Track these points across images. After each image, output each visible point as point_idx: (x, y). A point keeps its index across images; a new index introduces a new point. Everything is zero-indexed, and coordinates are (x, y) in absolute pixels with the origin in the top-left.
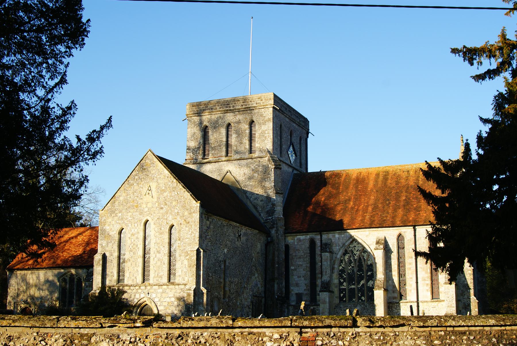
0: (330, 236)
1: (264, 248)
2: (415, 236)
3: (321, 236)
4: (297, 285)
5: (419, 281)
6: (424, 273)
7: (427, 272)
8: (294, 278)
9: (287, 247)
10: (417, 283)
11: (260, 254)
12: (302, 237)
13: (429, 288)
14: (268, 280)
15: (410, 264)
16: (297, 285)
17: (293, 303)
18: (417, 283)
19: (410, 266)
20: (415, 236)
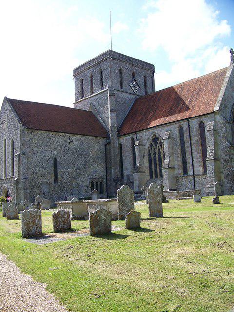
0: (141, 134)
1: (103, 147)
2: (189, 126)
3: (136, 135)
4: (127, 169)
5: (194, 160)
6: (197, 153)
7: (199, 153)
8: (125, 165)
9: (121, 145)
10: (192, 161)
11: (99, 152)
12: (127, 137)
13: (201, 164)
14: (107, 168)
15: (188, 147)
16: (127, 169)
17: (125, 182)
18: (192, 161)
19: (188, 149)
20: (189, 126)
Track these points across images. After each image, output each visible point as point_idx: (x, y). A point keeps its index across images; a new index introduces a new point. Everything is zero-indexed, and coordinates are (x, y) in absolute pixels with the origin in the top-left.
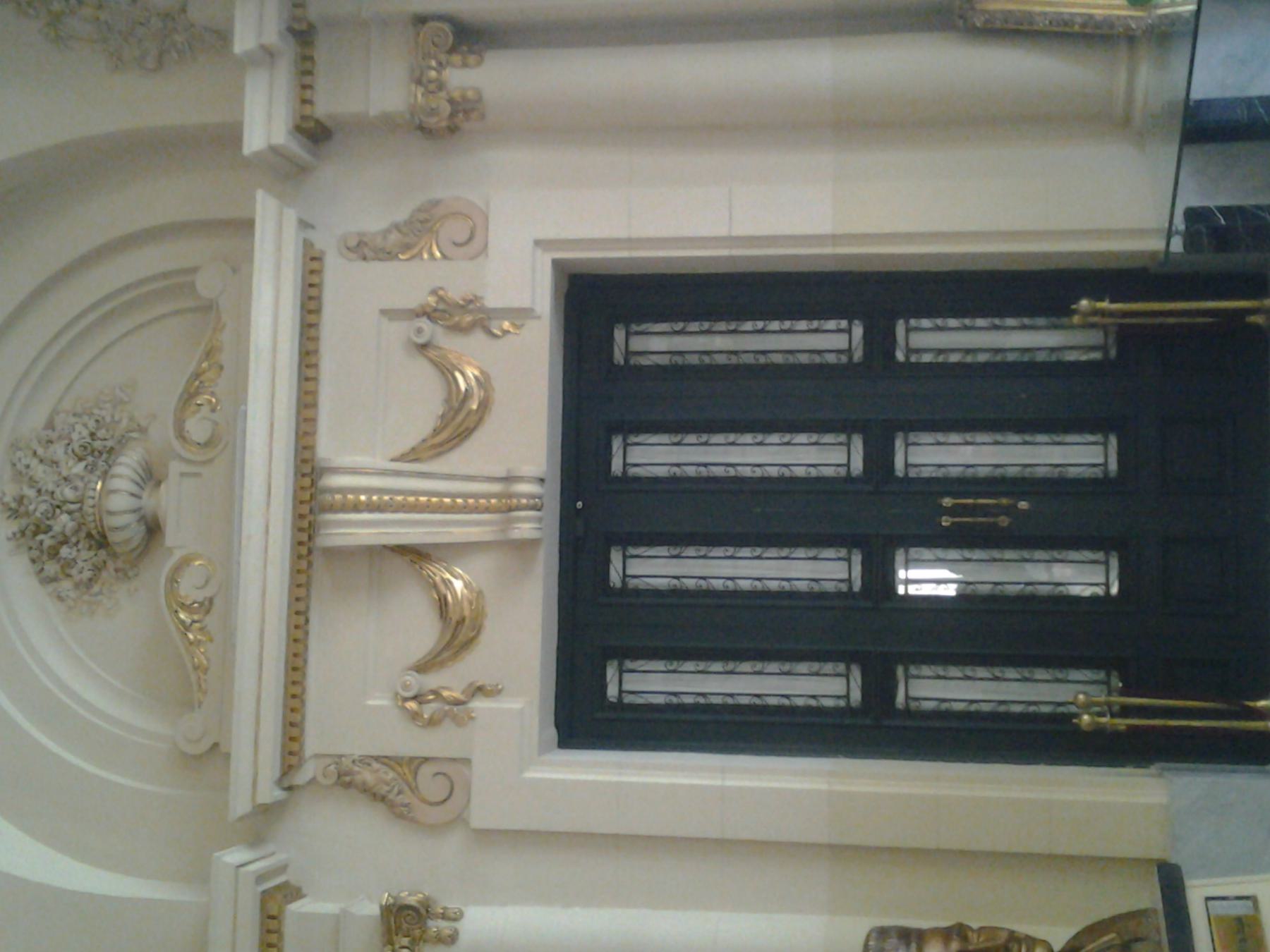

━━━━━━━━━━━━━━━━━━━━━━━━━━━━━━

Copy the data word for word, starting at its first line and stopping after the line that contains "8: (294, 278)". Leave out the pictures.

Track these points across images. After each image, output each visible point as point_idx: (x, y). A point keeps its index across images; a new index introduces a new point. Everything is zero-indexed, and coordinates are (x, y) in absolute pixels with the origin in the top-left.
0: (330, 236)
1: (264, 248)
2: (415, 236)
3: (321, 236)
4: (297, 285)
5: (419, 281)
6: (424, 273)
7: (427, 272)
8: (294, 278)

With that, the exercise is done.